◆ Coordinate-based change listings
#####
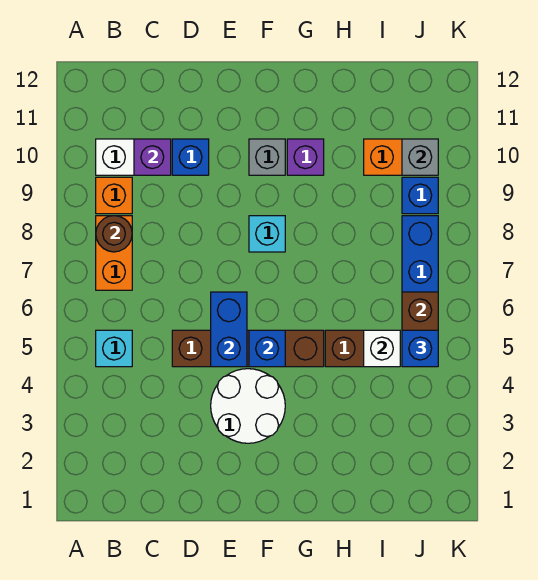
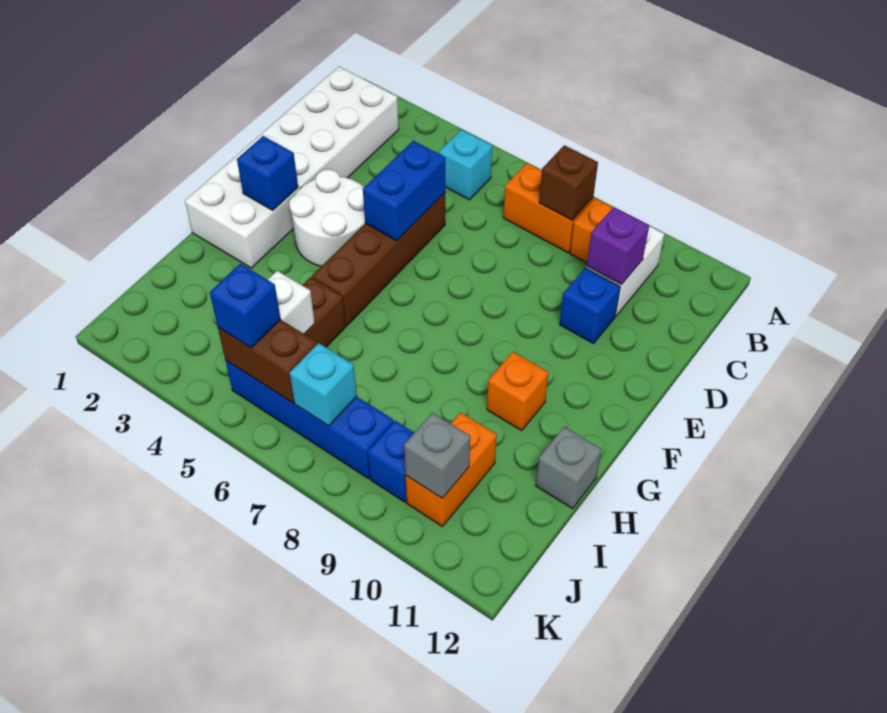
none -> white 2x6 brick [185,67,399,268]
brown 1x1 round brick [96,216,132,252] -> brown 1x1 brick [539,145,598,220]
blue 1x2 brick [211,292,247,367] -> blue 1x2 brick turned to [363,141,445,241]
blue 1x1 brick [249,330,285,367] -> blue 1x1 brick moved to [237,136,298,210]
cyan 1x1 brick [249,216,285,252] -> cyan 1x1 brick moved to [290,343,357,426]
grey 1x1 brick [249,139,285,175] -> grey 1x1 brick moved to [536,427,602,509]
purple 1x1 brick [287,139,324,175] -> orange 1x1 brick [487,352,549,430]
#####
◆ What to do
The lines from the top of the data above through the one holding "blue 1x1 brick [249,330,285,367]" are to be repeated exactly, and only those, with no pictures.

◆ Written reply
none -> white 2x6 brick [185,67,399,268]
brown 1x1 round brick [96,216,132,252] -> brown 1x1 brick [539,145,598,220]
blue 1x2 brick [211,292,247,367] -> blue 1x2 brick turned to [363,141,445,241]
blue 1x1 brick [249,330,285,367] -> blue 1x1 brick moved to [237,136,298,210]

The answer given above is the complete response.